# WORK ORDER
Word for word, the data below must be repeated in full; no picture is to be included.

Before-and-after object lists
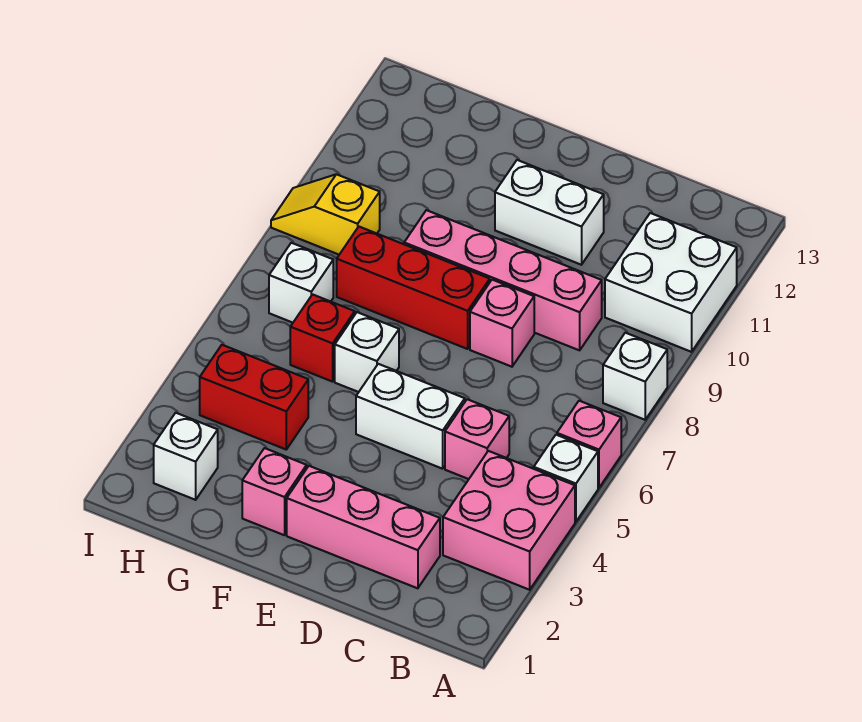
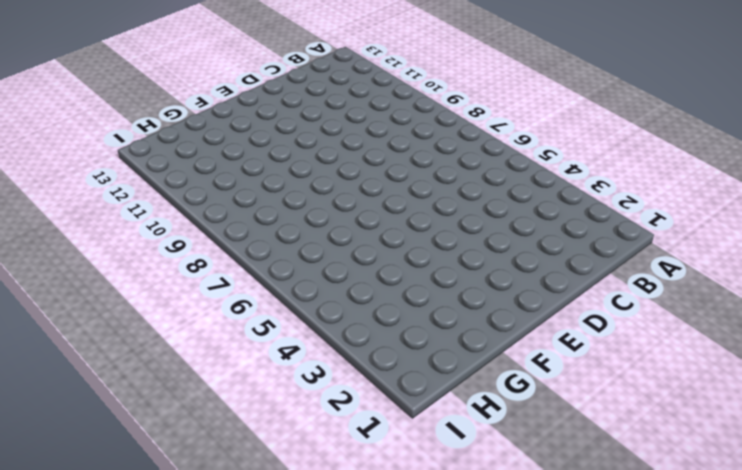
none -> pink brick A3:B4 level 1
none -> white brick A5 level 1
none -> pink brick A6 level 1

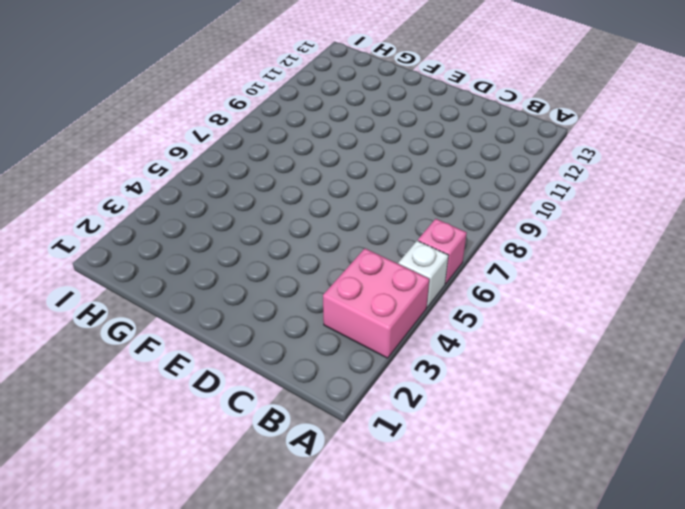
none -> white brick A8 level 1
none -> white brick A10:B11 level 1
none -> pink brick C2:E2 level 1

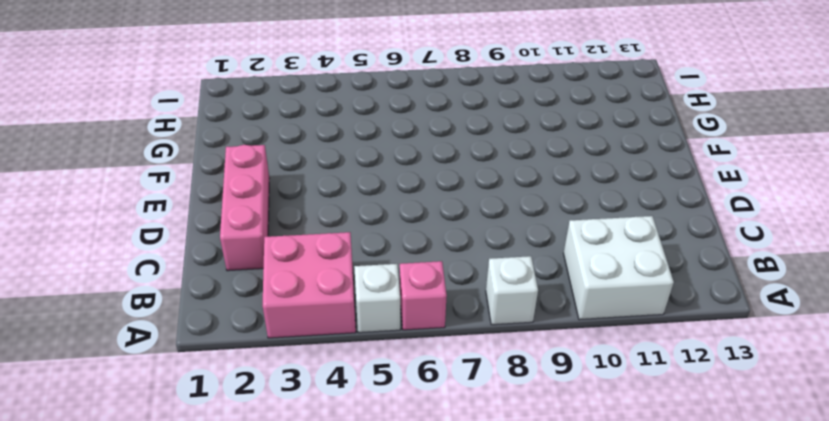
none -> pink brick C5 level 1
none -> pink brick C9:F9 level 1
none -> white brick D5:E5 level 1

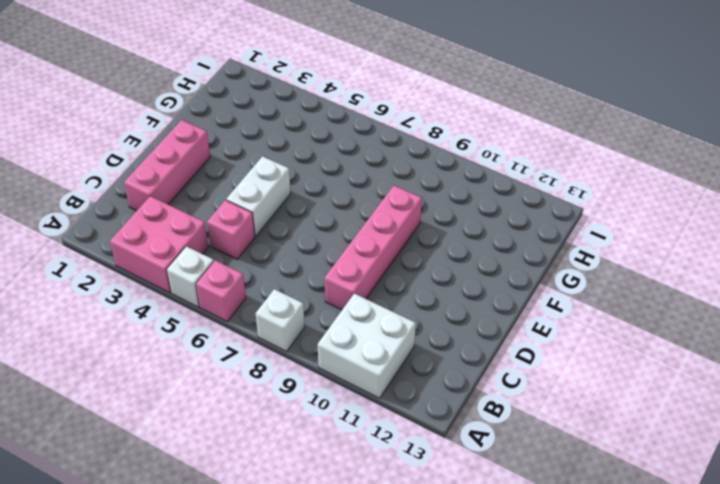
none -> pink brick D8 level 1
none -> white brick D11:E11 level 1
none -> red brick E8:G8 level 1

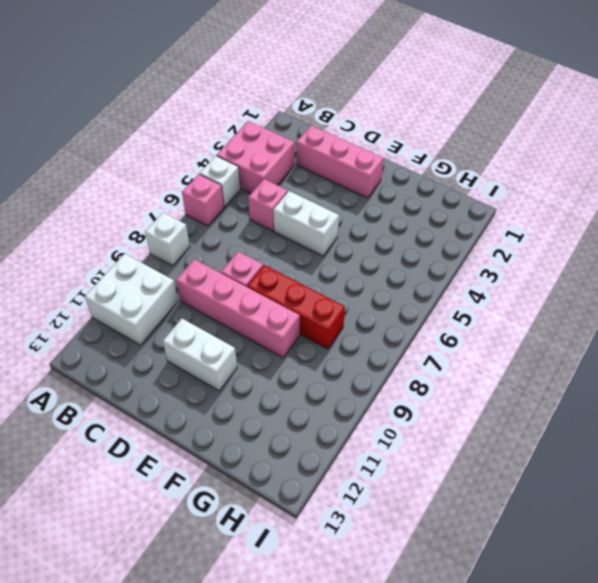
none -> pink brick F2 level 1
none -> white brick F6 level 1
none -> red brick G4:H4 level 1

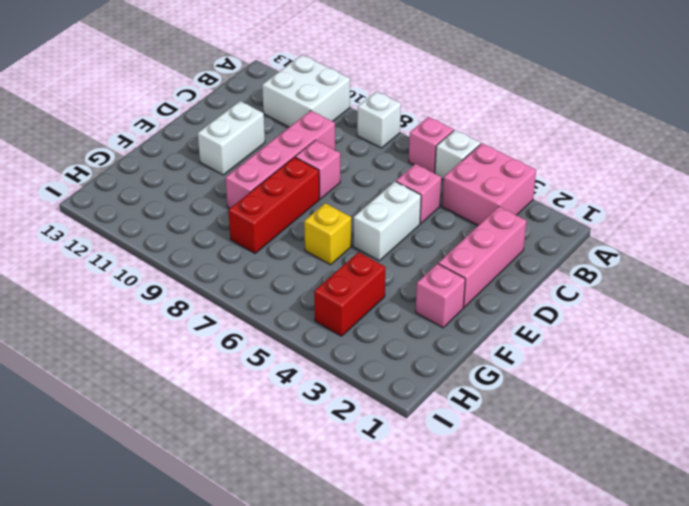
yellow brick F6 level 1 -> white brick F6 level 1
none -> red brick G6 level 1
none -> white brick H2 level 1
none -> white brick H7 level 1

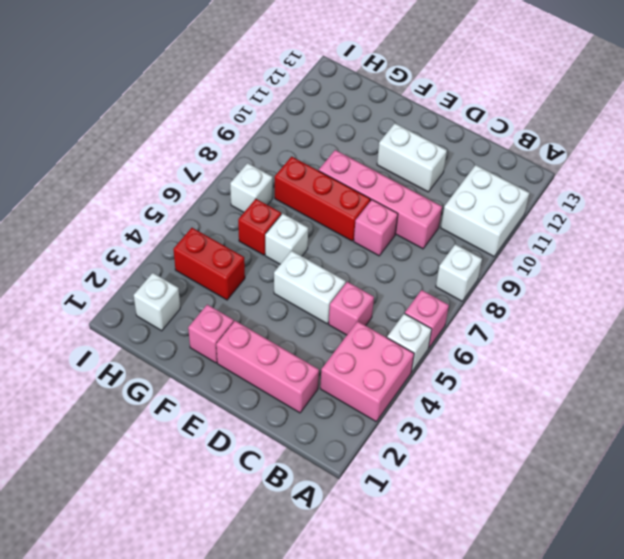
none -> yellow slope H9:I9 level 1 top H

# EXERCISE RESULT
none -> pink brick A3:B4 level 1
none -> white brick A5 level 1
none -> pink brick A6 level 1

none -> white brick A8 level 1
none -> white brick A10:B11 level 1
none -> pink brick C2:E2 level 1

none -> pink brick C5 level 1
none -> pink brick C9:F9 level 1
none -> white brick D5:E5 level 1

none -> pink brick D8 level 1
none -> white brick D11:E11 level 1
none -> red brick E8:G8 level 1

none -> pink brick F2 level 1
none -> white brick F6 level 1
none -> red brick G4:H4 level 1

yellow brick F6 level 1 -> white brick F6 level 1
none -> red brick G6 level 1
none -> white brick H2 level 1
none -> white brick H7 level 1

none -> yellow slope H9:I9 level 1 top H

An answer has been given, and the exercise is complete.